# WHAT IS EXPECTED
Within the records below is a range that opens at the line with "C6: none -> 220uF (plus 0V, minus VB2)" and closes at the line with "R7: 12k (J1/2, VB2) -> none". Return that range word for word, both ends included, and only that range.
[Opening MATERIAL PROVIDED section]
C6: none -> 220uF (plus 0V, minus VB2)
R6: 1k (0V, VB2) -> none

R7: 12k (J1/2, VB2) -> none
[Closing MATERIAL PROVIDED section]
[Opening MATERIAL PROVIDED section]
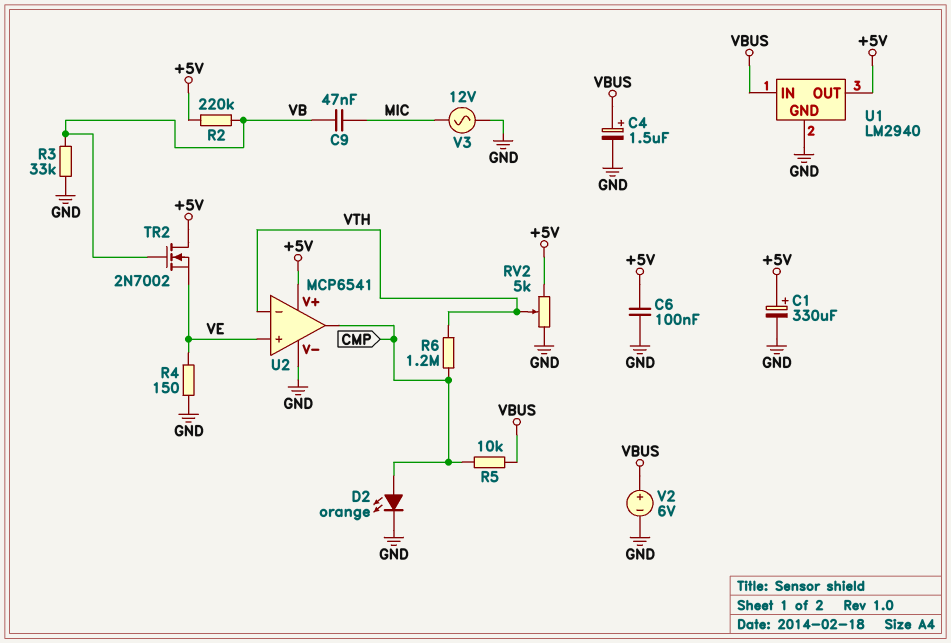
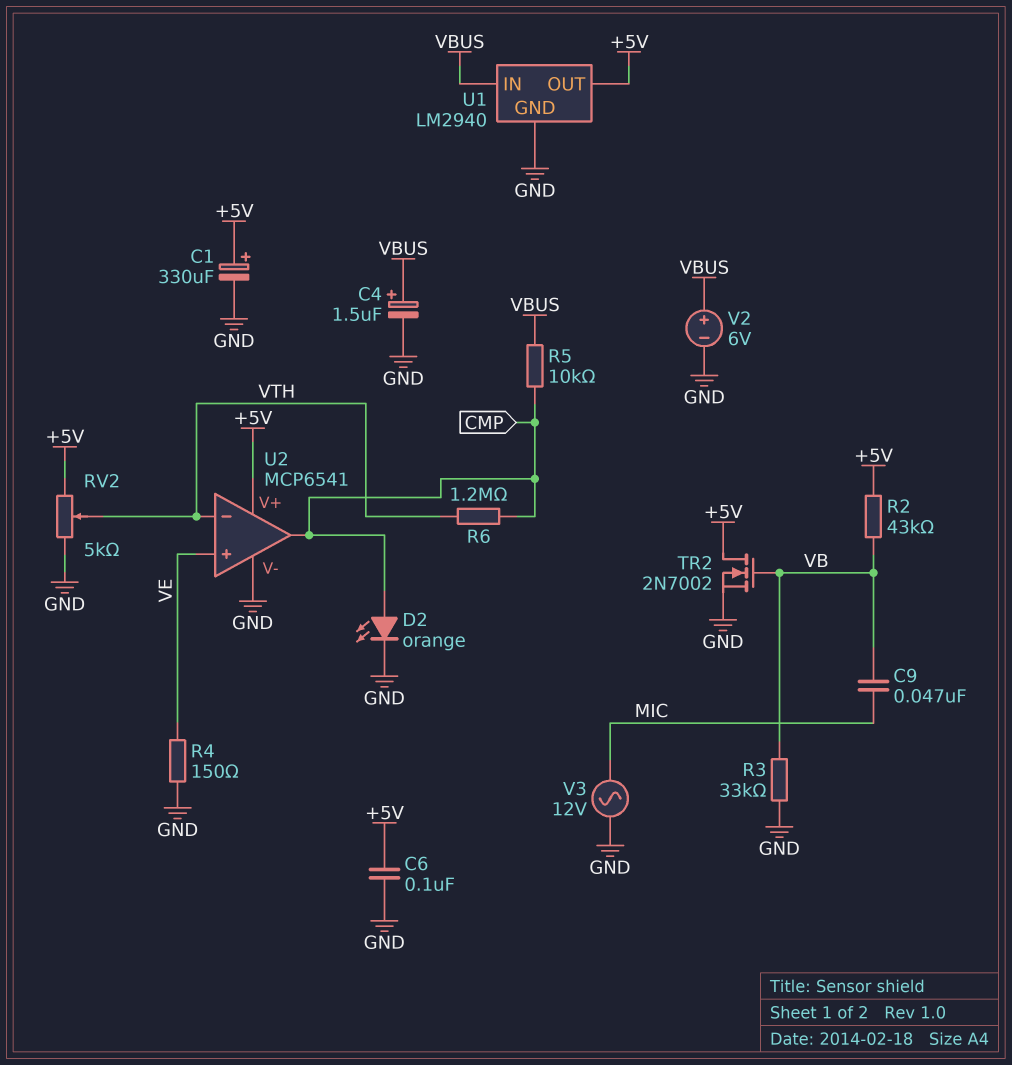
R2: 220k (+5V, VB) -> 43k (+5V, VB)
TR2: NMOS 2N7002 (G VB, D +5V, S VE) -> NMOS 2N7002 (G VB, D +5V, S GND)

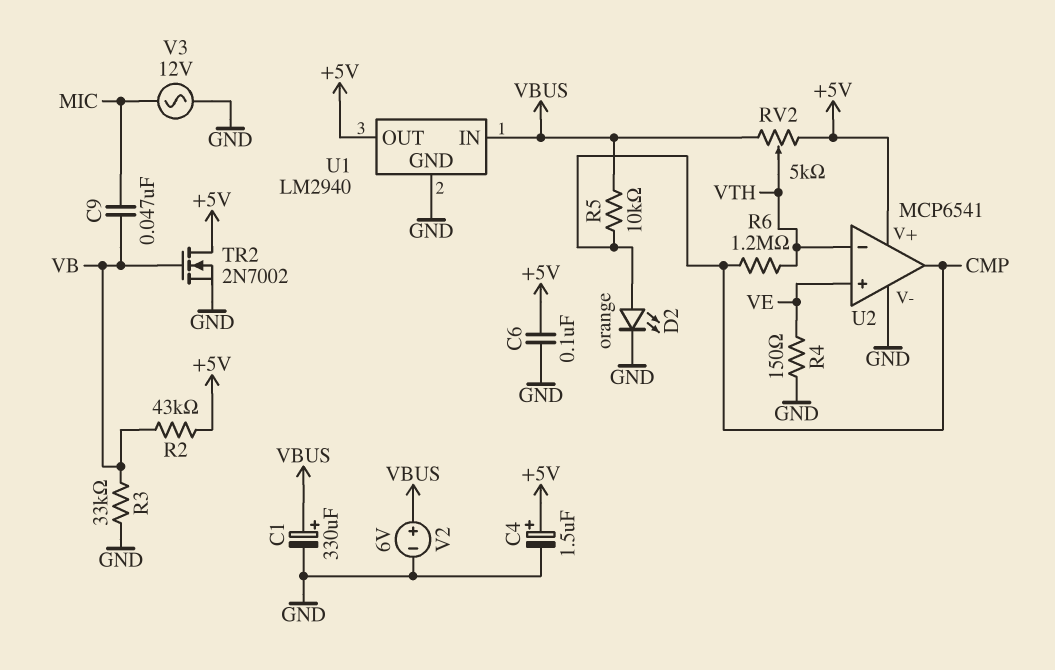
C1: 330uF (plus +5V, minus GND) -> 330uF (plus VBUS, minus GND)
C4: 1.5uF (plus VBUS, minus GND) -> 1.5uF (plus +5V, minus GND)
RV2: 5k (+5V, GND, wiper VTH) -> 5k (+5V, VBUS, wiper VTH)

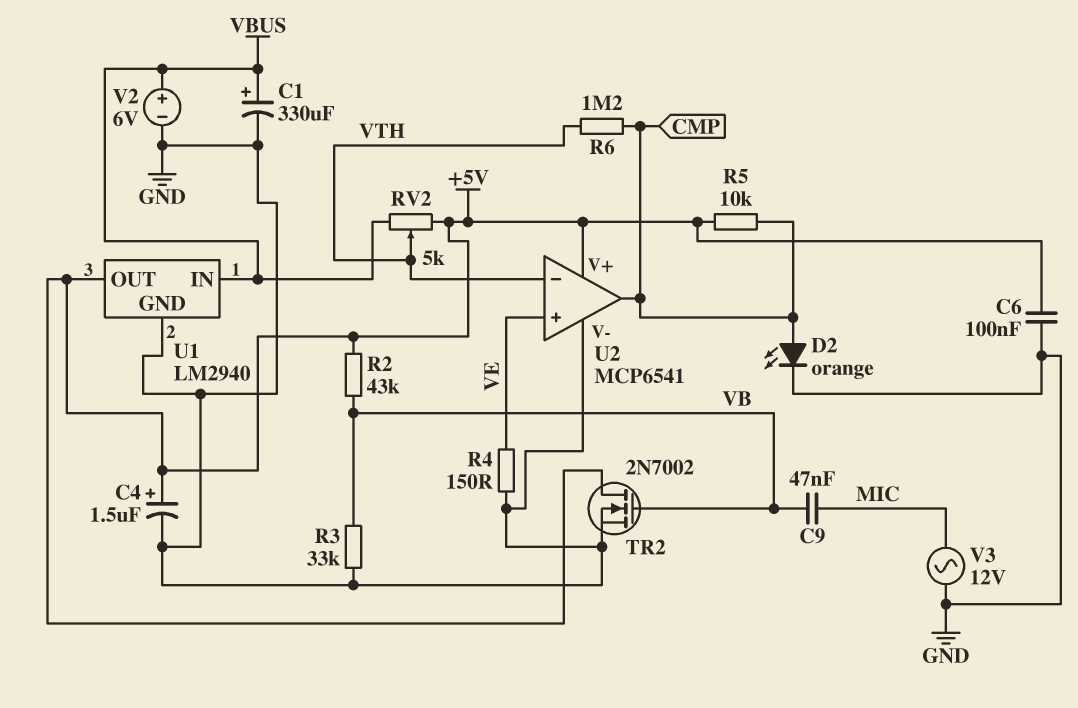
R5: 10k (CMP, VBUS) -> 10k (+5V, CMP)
[Closing MATERIAL PROVIDED section]
[Opening MATERIAL PROVIDED section]
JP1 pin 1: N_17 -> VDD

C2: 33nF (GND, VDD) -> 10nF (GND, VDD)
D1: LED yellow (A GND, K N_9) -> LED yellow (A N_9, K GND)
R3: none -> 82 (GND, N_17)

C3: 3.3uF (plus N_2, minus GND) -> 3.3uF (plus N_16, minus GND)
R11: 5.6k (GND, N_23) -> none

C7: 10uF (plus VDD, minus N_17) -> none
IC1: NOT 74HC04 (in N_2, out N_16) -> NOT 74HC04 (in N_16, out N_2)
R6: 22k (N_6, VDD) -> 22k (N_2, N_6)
[Closing MATERIAL PROVIDED section]
# OUTPUT
C6: none -> 220uF (plus 0V, minus VB2)
R6: 1k (0V, VB2) -> none

R7: 12k (J1/2, VB2) -> none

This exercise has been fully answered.